▸ DATA SHOWN:
——

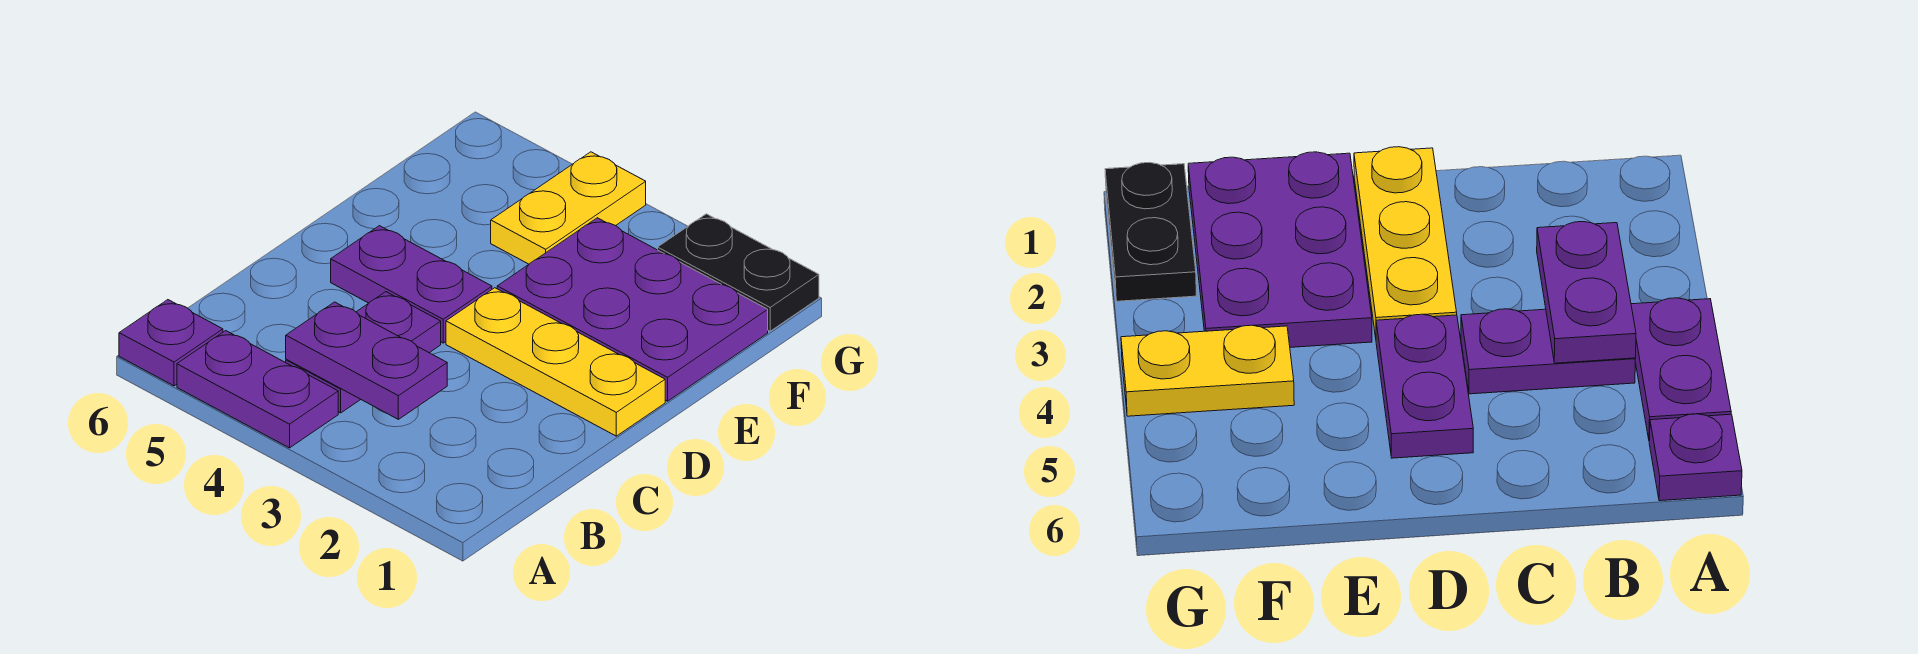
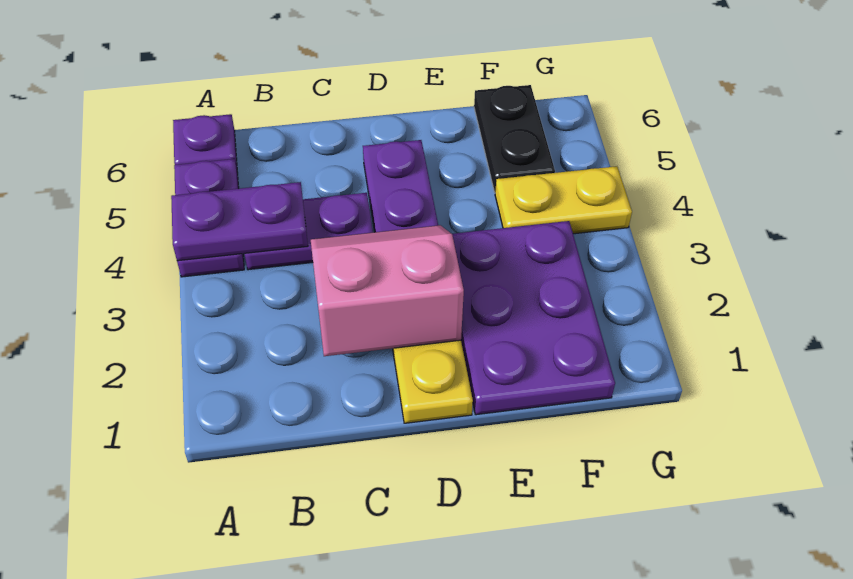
purple plate B3:B4 level 2 -> purple plate A4:B4 level 2
none -> pink slope C2:D3 level 2 top 2
black plate G1:G2 level 1 -> black plate F5:F6 level 1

——

▸ WHAT THE TASK REQUIRES:
Copy each line above precisely, dropping the pictures.

▸ RESPONSE TO THIS TASK:
purple plate B3:B4 level 2 -> purple plate A4:B4 level 2
none -> pink slope C2:D3 level 2 top 2
black plate G1:G2 level 1 -> black plate F5:F6 level 1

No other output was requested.